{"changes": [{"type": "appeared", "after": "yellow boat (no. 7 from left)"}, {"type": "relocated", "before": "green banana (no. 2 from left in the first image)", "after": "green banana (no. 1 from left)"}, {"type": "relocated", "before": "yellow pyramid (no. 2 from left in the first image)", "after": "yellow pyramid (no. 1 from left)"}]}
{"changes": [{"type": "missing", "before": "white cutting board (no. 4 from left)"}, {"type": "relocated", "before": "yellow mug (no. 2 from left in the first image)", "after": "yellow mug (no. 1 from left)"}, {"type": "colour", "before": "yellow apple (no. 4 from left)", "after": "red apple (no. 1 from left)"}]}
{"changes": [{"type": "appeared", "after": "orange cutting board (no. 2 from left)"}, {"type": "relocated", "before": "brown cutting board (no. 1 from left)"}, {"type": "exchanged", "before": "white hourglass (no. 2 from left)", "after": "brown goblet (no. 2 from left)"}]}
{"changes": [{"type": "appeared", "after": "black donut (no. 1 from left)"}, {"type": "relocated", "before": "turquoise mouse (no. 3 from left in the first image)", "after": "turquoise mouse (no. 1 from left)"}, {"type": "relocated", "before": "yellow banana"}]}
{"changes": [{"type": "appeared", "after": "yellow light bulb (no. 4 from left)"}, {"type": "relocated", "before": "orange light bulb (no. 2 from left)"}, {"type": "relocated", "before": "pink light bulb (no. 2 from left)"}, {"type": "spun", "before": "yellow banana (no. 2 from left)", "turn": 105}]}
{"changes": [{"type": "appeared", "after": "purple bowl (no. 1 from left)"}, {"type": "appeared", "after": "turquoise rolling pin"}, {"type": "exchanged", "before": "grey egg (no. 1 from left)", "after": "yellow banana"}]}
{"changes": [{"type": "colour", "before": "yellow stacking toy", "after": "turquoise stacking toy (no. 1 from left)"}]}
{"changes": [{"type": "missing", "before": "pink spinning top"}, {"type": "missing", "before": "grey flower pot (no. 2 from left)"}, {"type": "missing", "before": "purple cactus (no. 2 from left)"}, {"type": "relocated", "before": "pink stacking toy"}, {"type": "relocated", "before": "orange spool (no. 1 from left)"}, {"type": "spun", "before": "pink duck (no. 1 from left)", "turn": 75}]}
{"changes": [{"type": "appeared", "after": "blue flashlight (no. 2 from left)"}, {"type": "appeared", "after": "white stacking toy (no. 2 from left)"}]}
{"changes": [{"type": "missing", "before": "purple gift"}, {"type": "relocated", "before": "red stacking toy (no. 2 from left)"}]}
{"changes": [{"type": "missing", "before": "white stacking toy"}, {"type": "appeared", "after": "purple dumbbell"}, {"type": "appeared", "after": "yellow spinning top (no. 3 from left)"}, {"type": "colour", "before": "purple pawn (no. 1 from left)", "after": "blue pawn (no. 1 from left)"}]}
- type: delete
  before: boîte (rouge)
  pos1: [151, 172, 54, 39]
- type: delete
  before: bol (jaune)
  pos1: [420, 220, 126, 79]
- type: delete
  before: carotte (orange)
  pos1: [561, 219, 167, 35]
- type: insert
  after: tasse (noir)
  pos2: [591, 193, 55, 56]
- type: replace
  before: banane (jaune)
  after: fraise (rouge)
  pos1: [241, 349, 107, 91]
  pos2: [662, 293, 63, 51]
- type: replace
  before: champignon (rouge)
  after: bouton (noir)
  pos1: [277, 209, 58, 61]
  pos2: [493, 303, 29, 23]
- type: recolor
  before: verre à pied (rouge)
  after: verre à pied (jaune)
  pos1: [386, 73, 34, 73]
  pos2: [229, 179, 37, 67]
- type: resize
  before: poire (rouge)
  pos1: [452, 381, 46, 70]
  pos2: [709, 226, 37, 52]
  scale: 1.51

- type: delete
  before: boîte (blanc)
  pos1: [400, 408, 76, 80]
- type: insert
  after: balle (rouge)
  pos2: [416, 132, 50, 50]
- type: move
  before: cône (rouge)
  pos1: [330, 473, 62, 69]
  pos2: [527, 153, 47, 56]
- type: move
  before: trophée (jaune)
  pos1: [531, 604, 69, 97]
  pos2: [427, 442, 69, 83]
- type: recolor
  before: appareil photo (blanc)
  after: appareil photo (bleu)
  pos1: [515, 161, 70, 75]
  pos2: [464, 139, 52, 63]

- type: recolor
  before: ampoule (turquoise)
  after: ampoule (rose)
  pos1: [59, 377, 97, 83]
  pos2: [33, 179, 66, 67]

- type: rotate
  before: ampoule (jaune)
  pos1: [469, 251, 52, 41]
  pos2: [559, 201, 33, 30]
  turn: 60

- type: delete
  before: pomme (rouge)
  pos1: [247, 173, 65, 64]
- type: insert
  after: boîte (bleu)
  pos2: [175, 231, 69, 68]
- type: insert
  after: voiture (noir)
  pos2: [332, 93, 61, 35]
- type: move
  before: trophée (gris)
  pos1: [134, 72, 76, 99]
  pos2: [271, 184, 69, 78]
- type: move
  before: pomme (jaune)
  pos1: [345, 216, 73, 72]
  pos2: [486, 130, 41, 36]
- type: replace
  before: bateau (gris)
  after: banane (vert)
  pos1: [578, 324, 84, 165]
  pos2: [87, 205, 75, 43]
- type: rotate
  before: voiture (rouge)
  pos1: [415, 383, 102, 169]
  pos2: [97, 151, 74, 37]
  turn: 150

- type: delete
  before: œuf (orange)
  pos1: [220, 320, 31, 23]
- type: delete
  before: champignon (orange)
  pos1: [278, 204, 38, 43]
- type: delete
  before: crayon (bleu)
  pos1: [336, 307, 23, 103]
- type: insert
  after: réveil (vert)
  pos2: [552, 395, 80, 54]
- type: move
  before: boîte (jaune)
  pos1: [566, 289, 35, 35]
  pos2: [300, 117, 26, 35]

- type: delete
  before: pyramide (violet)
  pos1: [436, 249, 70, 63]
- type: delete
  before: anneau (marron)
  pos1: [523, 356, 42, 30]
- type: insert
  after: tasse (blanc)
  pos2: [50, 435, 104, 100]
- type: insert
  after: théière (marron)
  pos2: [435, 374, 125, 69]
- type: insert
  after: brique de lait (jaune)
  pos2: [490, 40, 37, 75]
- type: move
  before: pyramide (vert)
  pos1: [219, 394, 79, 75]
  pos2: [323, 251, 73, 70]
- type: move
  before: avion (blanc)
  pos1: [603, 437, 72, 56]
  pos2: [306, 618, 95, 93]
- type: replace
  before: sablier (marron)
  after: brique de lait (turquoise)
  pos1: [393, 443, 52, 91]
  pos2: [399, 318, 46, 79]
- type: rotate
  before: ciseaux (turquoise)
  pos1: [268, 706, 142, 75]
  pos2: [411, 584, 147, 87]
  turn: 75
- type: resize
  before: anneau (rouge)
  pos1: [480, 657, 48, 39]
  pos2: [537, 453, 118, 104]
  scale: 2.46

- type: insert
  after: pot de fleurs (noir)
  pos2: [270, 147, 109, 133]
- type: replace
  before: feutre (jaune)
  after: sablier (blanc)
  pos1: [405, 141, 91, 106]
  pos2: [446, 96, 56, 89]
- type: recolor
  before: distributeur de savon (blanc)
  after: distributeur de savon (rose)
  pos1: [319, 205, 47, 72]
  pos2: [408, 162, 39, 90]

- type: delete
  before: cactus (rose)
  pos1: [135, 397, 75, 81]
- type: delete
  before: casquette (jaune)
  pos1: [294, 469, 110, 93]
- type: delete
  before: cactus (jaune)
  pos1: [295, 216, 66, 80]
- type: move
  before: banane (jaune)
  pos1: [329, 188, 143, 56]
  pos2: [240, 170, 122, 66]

Exercise directions
Output the full set of entries exactly as they were given.

Written response
{"changes": [{"type": "appeared", "after": "yellow boat (no. 7 from left)"}, {"type": "relocated", "before": "green banana (no. 2 from left in the first image)", "after": "green banana (no. 1 from left)"}, {"type": "relocated", "before": "yellow pyramid (no. 2 from left in the first image)", "after": "yellow pyramid (no. 1 from left)"}]}
{"changes": [{"type": "missing", "before": "white cutting board (no. 4 from left)"}, {"type": "relocated", "before": "yellow mug (no. 2 from left in the first image)", "after": "yellow mug (no. 1 from left)"}, {"type": "colour", "before": "yellow apple (no. 4 from left)", "after": "red apple (no. 1 from left)"}]}
{"changes": [{"type": "appeared", "after": "orange cutting board (no. 2 from left)"}, {"type": "relocated", "before": "brown cutting board (no. 1 from left)"}, {"type": "exchanged", "before": "white hourglass (no. 2 from left)", "after": "brown goblet (no. 2 from left)"}]}
{"changes": [{"type": "appeared", "after": "black donut (no. 1 from left)"}, {"type": "relocated", "before": "turquoise mouse (no. 3 from left in the first image)", "after": "turquoise mouse (no. 1 from left)"}, {"type": "relocated", "before": "yellow banana"}]}
{"changes": [{"type": "appeared", "after": "yellow light bulb (no. 4 from left)"}, {"type": "relocated", "before": "orange light bulb (no. 2 from left)"}, {"type": "relocated", "before": "pink light bulb (no. 2 from left)"}, {"type": "spun", "before": "yellow banana (no. 2 from left)", "turn": 105}]}
{"changes": [{"type": "appeared", "after": "purple bowl (no. 1 from left)"}, {"type": "appeared", "after": "turquoise rolling pin"}, {"type": "exchanged", "before": "grey egg (no. 1 from left)", "after": "yellow banana"}]}
{"changes": [{"type": "colour", "before": "yellow stacking toy", "after": "turquoise stacking toy (no. 1 from left)"}]}
{"changes": [{"type": "missing", "before": "pink spinning top"}, {"type": "missing", "before": "grey flower pot (no. 2 from left)"}, {"type": "missing", "before": "purple cactus (no. 2 from left)"}, {"type": "relocated", "before": "pink stacking toy"}, {"type": "relocated", "before": "orange spool (no. 1 from left)"}, {"type": "spun", "before": "pink duck (no. 1 from left)", "turn": 75}]}
{"changes": [{"type": "appeared", "after": "blue flashlight (no. 2 from left)"}, {"type": "appeared", "after": "white stacking toy (no. 2 from left)"}]}
{"changes": [{"type": "missing", "before": "purple gift"}, {"type": "relocated", "before": "red stacking toy (no. 2 from left)"}]}
{"changes": [{"type": "missing", "before": "white stacking toy"}, {"type": "appeared", "after": "purple dumbbell"}, {"type": "appeared", "after": "yellow spinning top (no. 3 from left)"}, {"type": "colour", "before": "purple pawn (no. 1 from left)", "after": "blue pawn (no. 1 from left)"}]}
- type: delete
  before: boîte (rouge)
  pos1: [151, 172, 54, 39]
- type: delete
  before: bol (jaune)
  pos1: [420, 220, 126, 79]
- type: delete
  before: carotte (orange)
  pos1: [561, 219, 167, 35]
- type: insert
  after: tasse (noir)
  pos2: [591, 193, 55, 56]
- type: replace
  before: banane (jaune)
  after: fraise (rouge)
  pos1: [241, 349, 107, 91]
  pos2: [662, 293, 63, 51]
- type: replace
  before: champignon (rouge)
  after: bouton (noir)
  pos1: [277, 209, 58, 61]
  pos2: [493, 303, 29, 23]
- type: recolor
  before: verre à pied (rouge)
  after: verre à pied (jaune)
  pos1: [386, 73, 34, 73]
  pos2: [229, 179, 37, 67]
- type: resize
  before: poire (rouge)
  pos1: [452, 381, 46, 70]
  pos2: [709, 226, 37, 52]
  scale: 1.51

- type: delete
  before: boîte (blanc)
  pos1: [400, 408, 76, 80]
- type: insert
  after: balle (rouge)
  pos2: [416, 132, 50, 50]
- type: move
  before: cône (rouge)
  pos1: [330, 473, 62, 69]
  pos2: [527, 153, 47, 56]
- type: move
  before: trophée (jaune)
  pos1: [531, 604, 69, 97]
  pos2: [427, 442, 69, 83]
- type: recolor
  before: appareil photo (blanc)
  after: appareil photo (bleu)
  pos1: [515, 161, 70, 75]
  pos2: [464, 139, 52, 63]

- type: recolor
  before: ampoule (turquoise)
  after: ampoule (rose)
  pos1: [59, 377, 97, 83]
  pos2: [33, 179, 66, 67]

- type: rotate
  before: ampoule (jaune)
  pos1: [469, 251, 52, 41]
  pos2: [559, 201, 33, 30]
  turn: 60

- type: delete
  before: pomme (rouge)
  pos1: [247, 173, 65, 64]
- type: insert
  after: boîte (bleu)
  pos2: [175, 231, 69, 68]
- type: insert
  after: voiture (noir)
  pos2: [332, 93, 61, 35]
- type: move
  before: trophée (gris)
  pos1: [134, 72, 76, 99]
  pos2: [271, 184, 69, 78]
- type: move
  before: pomme (jaune)
  pos1: [345, 216, 73, 72]
  pos2: [486, 130, 41, 36]
- type: replace
  before: bateau (gris)
  after: banane (vert)
  pos1: [578, 324, 84, 165]
  pos2: [87, 205, 75, 43]
- type: rotate
  before: voiture (rouge)
  pos1: [415, 383, 102, 169]
  pos2: [97, 151, 74, 37]
  turn: 150

- type: delete
  before: œuf (orange)
  pos1: [220, 320, 31, 23]
- type: delete
  before: champignon (orange)
  pos1: [278, 204, 38, 43]
- type: delete
  before: crayon (bleu)
  pos1: [336, 307, 23, 103]
- type: insert
  after: réveil (vert)
  pos2: [552, 395, 80, 54]
- type: move
  before: boîte (jaune)
  pos1: [566, 289, 35, 35]
  pos2: [300, 117, 26, 35]

- type: delete
  before: pyramide (violet)
  pos1: [436, 249, 70, 63]
- type: delete
  before: anneau (marron)
  pos1: [523, 356, 42, 30]
- type: insert
  after: tasse (blanc)
  pos2: [50, 435, 104, 100]
- type: insert
  after: théière (marron)
  pos2: [435, 374, 125, 69]
- type: insert
  after: brique de lait (jaune)
  pos2: [490, 40, 37, 75]
- type: move
  before: pyramide (vert)
  pos1: [219, 394, 79, 75]
  pos2: [323, 251, 73, 70]
- type: move
  before: avion (blanc)
  pos1: [603, 437, 72, 56]
  pos2: [306, 618, 95, 93]
- type: replace
  before: sablier (marron)
  after: brique de lait (turquoise)
  pos1: [393, 443, 52, 91]
  pos2: [399, 318, 46, 79]
- type: rotate
  before: ciseaux (turquoise)
  pos1: [268, 706, 142, 75]
  pos2: [411, 584, 147, 87]
  turn: 75
- type: resize
  before: anneau (rouge)
  pos1: [480, 657, 48, 39]
  pos2: [537, 453, 118, 104]
  scale: 2.46

- type: insert
  after: pot de fleurs (noir)
  pos2: [270, 147, 109, 133]
- type: replace
  before: feutre (jaune)
  after: sablier (blanc)
  pos1: [405, 141, 91, 106]
  pos2: [446, 96, 56, 89]
- type: recolor
  before: distributeur de savon (blanc)
  after: distributeur de savon (rose)
  pos1: [319, 205, 47, 72]
  pos2: [408, 162, 39, 90]

- type: delete
  before: cactus (rose)
  pos1: [135, 397, 75, 81]
- type: delete
  before: casquette (jaune)
  pos1: [294, 469, 110, 93]
- type: delete
  before: cactus (jaune)
  pos1: [295, 216, 66, 80]
- type: move
  before: banane (jaune)
  pos1: [329, 188, 143, 56]
  pos2: [240, 170, 122, 66]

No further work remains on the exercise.